Exercise prompt: Copy the data below word for word, leaving out the pictures.
╭─ Data to process
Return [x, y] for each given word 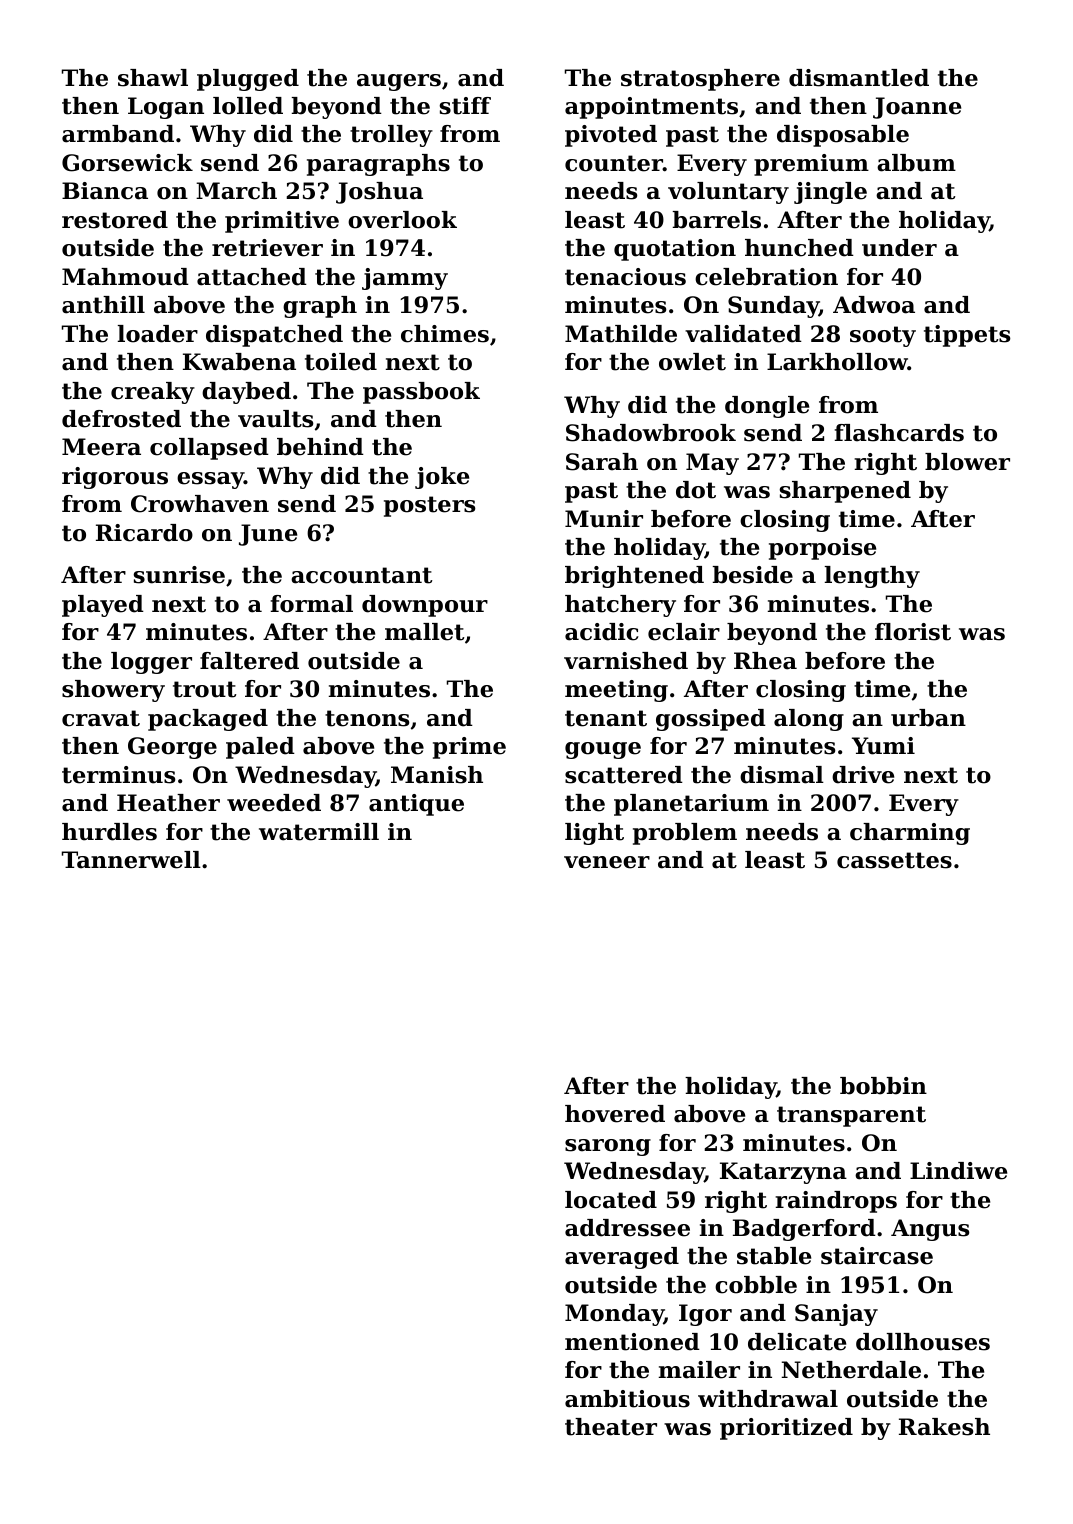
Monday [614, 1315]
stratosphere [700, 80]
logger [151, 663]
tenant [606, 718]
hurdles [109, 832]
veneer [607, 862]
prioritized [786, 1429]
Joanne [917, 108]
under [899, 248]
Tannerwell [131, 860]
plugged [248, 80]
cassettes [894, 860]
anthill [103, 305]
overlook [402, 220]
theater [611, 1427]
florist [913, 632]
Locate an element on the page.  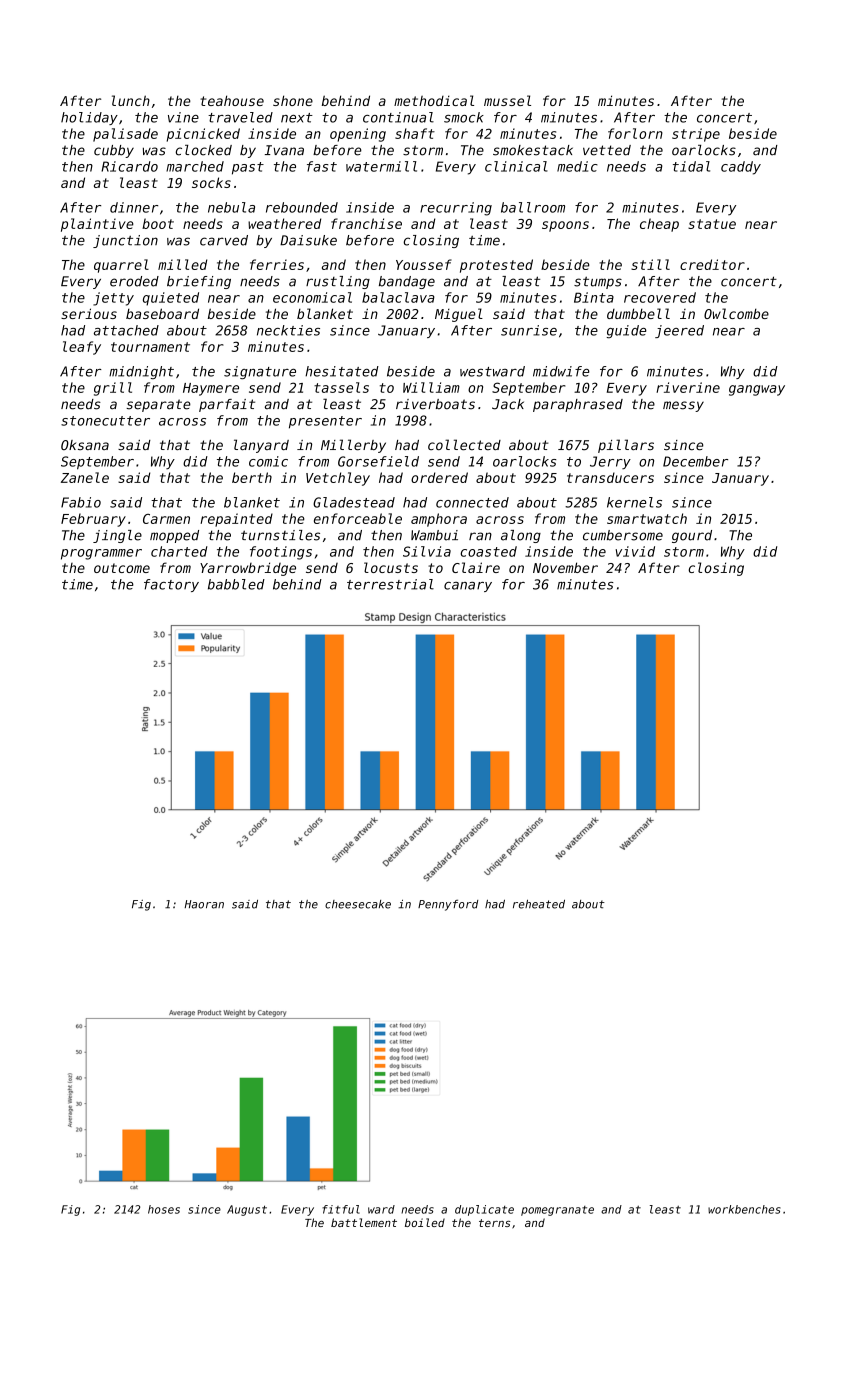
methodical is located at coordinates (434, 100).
╰─
Output:
Return [x, y] for each given word 
Monday [614, 1315]
stratosphere [700, 80]
logger [151, 663]
tenant [606, 718]
hurdles [109, 832]
veneer [607, 862]
prioritized [786, 1429]
Joanne [917, 108]
under [899, 248]
Tannerwell [131, 860]
plugged [248, 80]
cassettes [894, 860]
anthill [103, 305]
overlook [402, 220]
theater [611, 1427]
florist [913, 632]
Locate an element on the page.  
methodical is located at coordinates (434, 100).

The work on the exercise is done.